> _Listed records_:

----

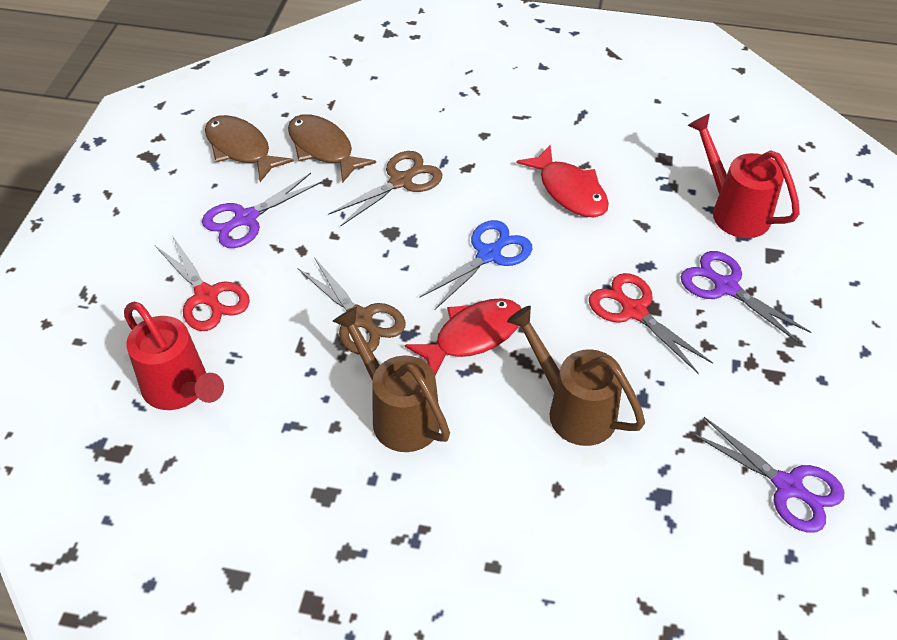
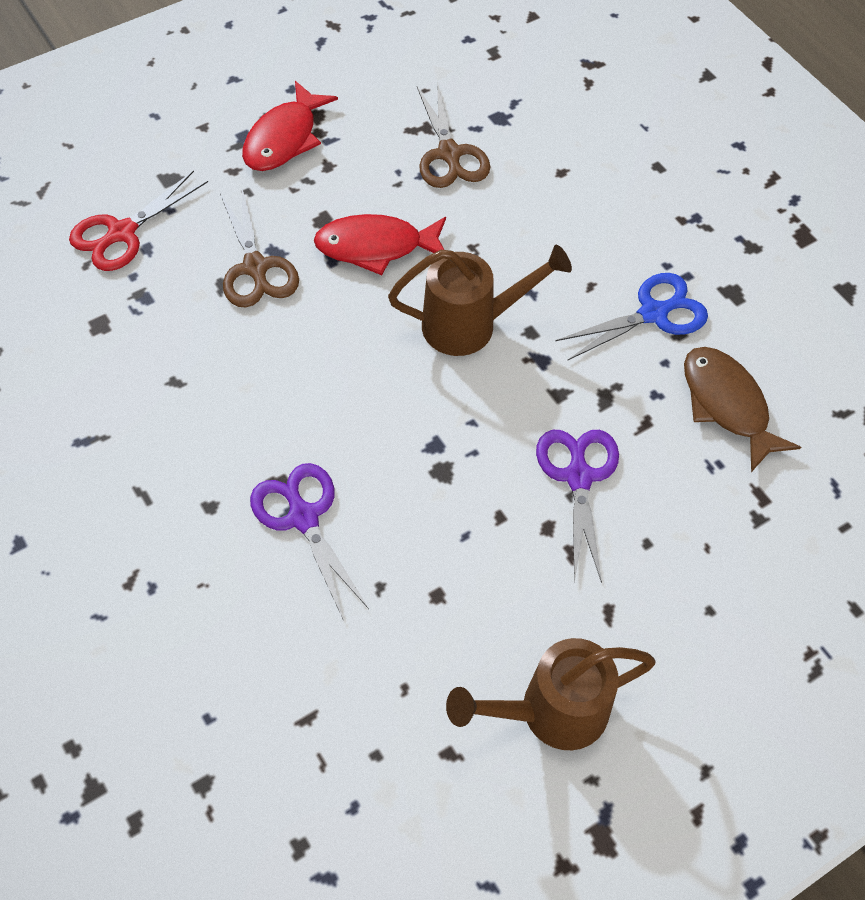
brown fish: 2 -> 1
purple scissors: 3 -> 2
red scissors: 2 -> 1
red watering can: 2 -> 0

----

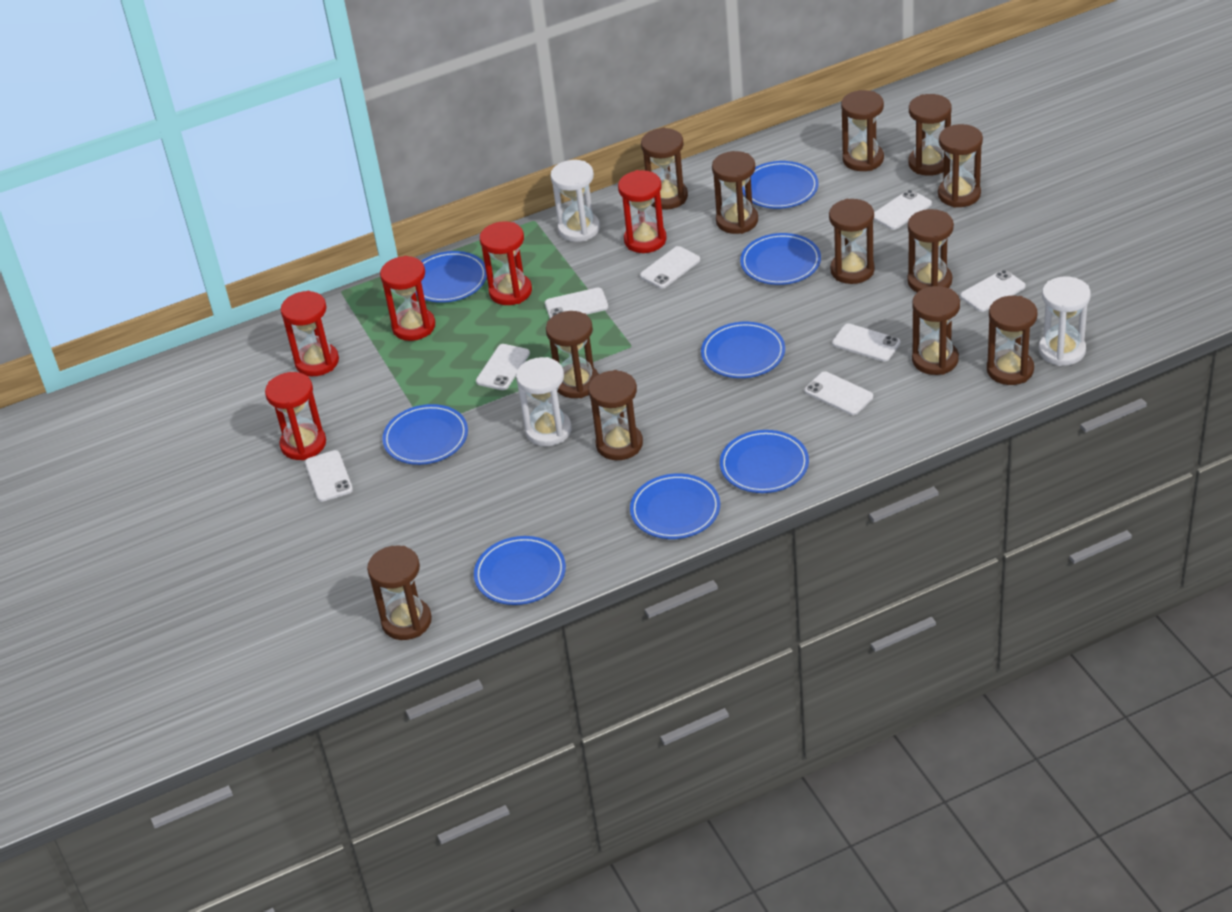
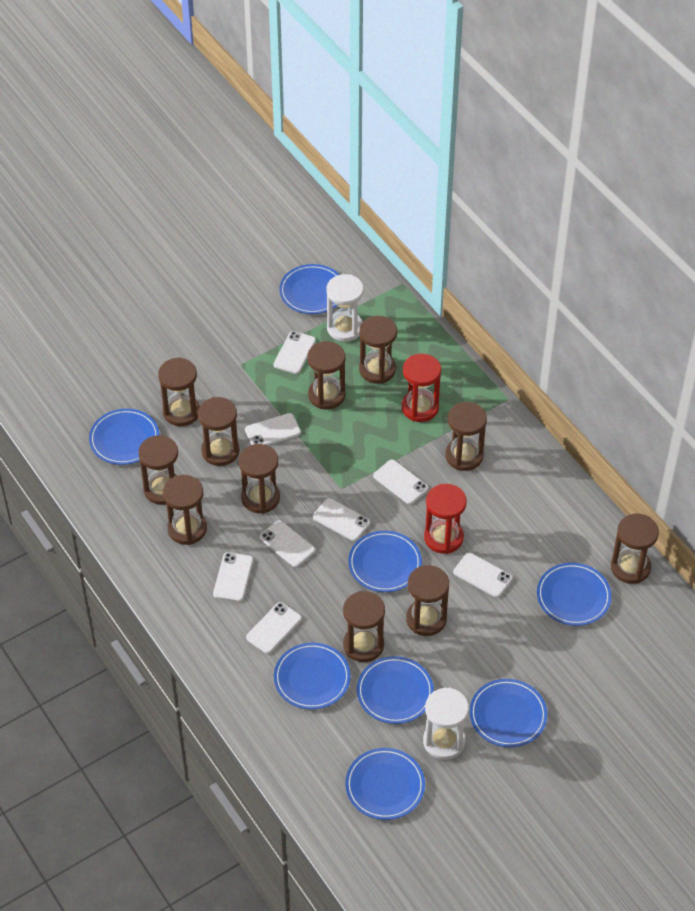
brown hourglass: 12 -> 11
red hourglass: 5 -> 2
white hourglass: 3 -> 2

----

Please give back, exactly as it stands above, the stretch from the line with "brown fish: 2 -> 1" through the line with "red watering can: 2 -> 0", and no line outside it.

brown fish: 2 -> 1
purple scissors: 3 -> 2
red scissors: 2 -> 1
red watering can: 2 -> 0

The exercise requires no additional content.